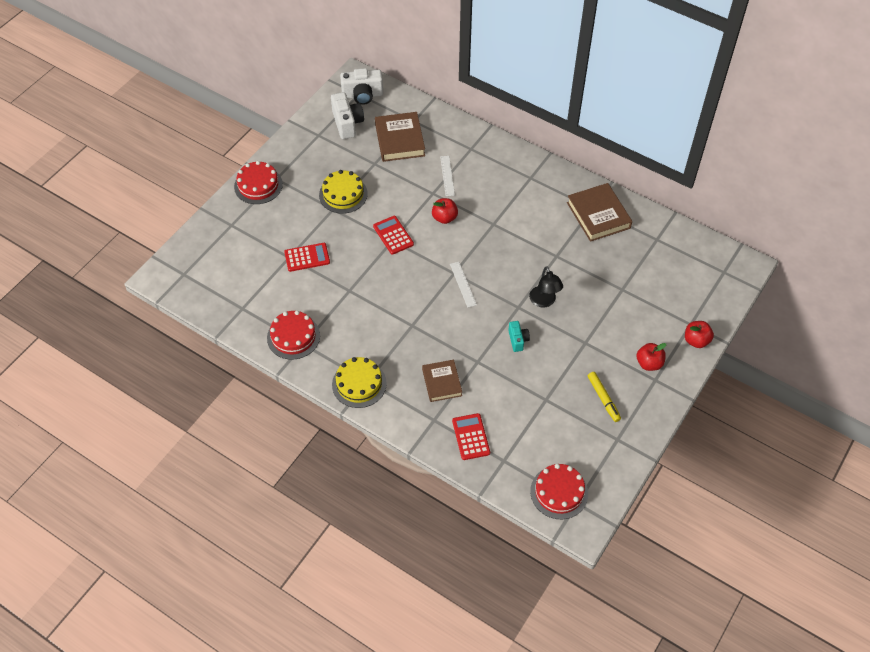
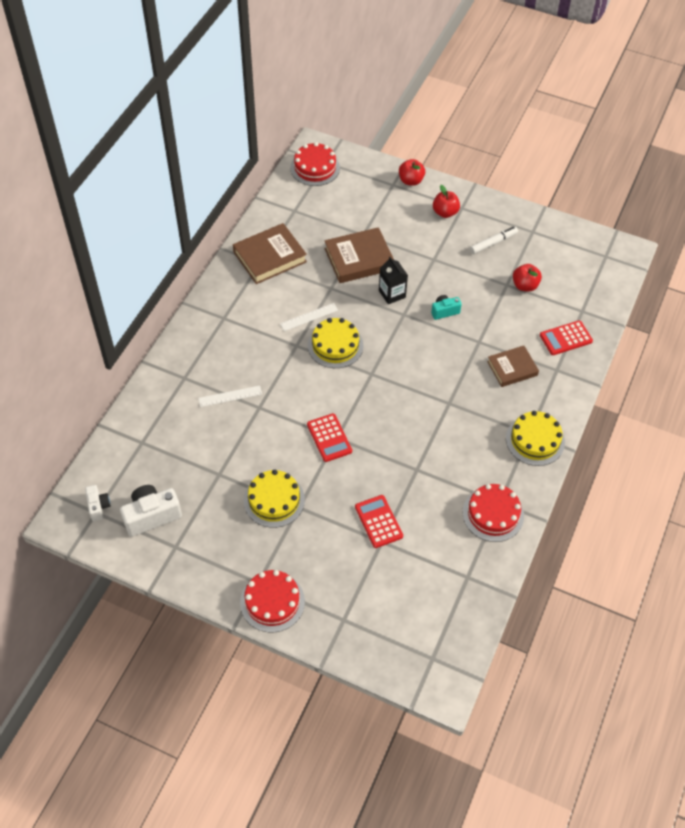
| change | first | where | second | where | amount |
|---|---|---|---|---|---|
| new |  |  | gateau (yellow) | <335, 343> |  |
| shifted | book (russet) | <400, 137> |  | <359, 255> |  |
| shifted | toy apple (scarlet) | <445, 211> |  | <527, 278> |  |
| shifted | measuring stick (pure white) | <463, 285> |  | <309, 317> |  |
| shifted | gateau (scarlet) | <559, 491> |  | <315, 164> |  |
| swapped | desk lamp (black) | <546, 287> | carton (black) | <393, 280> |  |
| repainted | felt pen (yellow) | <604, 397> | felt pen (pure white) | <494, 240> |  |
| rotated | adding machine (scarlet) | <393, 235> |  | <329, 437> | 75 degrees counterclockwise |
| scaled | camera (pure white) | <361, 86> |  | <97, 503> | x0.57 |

^^^^

» Work item:
Your answer should hold only the lines from the one with "shifted | gateau" through the end of the listing above, both ends included, written out exactly.

» Task output:
| shifted | gateau (scarlet) | <559, 491> |  | <315, 164> |  |
| swapped | desk lamp (black) | <546, 287> | carton (black) | <393, 280> |  |
| repainted | felt pen (yellow) | <604, 397> | felt pen (pure white) | <494, 240> |  |
| rotated | adding machine (scarlet) | <393, 235> |  | <329, 437> | 75 degrees counterclockwise |
| scaled | camera (pure white) | <361, 86> |  | <97, 503> | x0.57 |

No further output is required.